>> Begin Material provided

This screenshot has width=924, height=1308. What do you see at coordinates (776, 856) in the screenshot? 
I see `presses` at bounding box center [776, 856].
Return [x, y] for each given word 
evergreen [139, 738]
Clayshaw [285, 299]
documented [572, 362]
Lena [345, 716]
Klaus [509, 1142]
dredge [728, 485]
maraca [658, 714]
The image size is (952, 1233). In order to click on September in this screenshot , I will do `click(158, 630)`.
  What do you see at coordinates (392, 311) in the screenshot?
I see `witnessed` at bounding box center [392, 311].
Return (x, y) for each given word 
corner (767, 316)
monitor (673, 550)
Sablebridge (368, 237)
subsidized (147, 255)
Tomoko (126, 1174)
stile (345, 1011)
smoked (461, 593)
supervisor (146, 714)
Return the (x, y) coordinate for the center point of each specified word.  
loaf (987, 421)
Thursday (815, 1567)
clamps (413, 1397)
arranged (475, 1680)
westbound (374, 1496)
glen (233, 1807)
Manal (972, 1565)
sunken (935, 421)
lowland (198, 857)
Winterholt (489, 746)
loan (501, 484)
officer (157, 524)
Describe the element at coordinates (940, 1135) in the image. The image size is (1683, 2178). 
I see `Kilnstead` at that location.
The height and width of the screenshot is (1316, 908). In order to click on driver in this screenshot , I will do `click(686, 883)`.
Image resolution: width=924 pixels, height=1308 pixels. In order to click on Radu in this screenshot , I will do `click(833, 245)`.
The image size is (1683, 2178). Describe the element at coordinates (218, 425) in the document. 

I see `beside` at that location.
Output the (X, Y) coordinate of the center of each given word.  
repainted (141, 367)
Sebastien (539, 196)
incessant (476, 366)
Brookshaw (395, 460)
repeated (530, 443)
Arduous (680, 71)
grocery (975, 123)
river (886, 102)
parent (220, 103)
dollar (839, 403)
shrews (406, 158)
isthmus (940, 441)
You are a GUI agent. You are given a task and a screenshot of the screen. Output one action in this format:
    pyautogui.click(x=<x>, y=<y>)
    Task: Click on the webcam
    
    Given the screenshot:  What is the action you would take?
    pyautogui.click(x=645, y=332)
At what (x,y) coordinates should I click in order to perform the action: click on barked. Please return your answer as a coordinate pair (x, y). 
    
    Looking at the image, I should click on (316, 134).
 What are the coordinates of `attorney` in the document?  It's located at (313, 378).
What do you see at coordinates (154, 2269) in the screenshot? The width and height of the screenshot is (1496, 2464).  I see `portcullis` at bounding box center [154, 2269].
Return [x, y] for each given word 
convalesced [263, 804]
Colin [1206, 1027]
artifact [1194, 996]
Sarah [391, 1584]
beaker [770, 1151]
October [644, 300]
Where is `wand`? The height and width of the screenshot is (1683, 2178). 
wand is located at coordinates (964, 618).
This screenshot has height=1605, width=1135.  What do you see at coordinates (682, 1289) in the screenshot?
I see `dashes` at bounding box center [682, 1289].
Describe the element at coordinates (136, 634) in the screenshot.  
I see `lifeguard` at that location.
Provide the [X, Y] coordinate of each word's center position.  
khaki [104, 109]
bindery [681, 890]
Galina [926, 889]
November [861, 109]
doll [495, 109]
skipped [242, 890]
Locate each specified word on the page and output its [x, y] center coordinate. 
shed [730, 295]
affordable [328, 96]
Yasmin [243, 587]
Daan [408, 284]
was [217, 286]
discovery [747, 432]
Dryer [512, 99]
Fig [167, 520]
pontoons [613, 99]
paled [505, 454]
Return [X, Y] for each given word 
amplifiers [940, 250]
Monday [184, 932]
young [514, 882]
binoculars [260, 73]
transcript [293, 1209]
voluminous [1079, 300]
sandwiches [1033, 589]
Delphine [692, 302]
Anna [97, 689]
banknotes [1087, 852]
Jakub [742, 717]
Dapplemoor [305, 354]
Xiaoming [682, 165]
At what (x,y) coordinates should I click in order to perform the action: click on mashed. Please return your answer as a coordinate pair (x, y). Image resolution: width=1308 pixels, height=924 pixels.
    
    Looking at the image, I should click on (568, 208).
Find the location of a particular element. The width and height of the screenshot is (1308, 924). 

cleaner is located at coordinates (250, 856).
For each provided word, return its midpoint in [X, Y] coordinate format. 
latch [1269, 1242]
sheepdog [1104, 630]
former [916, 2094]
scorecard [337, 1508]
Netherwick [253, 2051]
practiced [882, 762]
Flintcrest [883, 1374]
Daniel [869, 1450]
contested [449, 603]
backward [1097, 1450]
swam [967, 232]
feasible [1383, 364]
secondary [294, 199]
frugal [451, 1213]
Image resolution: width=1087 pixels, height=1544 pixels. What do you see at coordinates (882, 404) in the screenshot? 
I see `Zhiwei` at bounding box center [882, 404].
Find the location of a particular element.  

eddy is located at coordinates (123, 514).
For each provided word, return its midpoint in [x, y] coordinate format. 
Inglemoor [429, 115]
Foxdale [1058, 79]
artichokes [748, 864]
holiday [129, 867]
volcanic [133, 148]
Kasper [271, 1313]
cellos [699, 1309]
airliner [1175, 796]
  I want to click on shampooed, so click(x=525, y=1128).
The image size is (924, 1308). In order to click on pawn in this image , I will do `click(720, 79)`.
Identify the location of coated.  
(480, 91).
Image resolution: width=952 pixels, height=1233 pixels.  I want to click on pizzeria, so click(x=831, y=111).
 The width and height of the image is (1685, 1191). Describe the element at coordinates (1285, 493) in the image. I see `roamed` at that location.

>> End Material provided

■ What you have to do
Which rows above contain the string "word"? Copy out every one of them, treating uppercase and lowercase as different.

■ Exercise answer
Return [x, y] for each given word 
Return (x, y) for each given word 
Return the (x, y) coordinate for the center point of each specified word.  
Output the (X, Y) coordinate of the center of each given word.  
Return [x, y] for each given word 
Provide the [X, Y] coordinate of each word's center position.  
Locate each specified word on the page and output its [x, y] center coordinate. 
Return [X, Y] for each given word 
For each provided word, return its midpoint in [X, Y] coordinate format. 
For each provided word, return its midpoint in [x, y] coordinate format. 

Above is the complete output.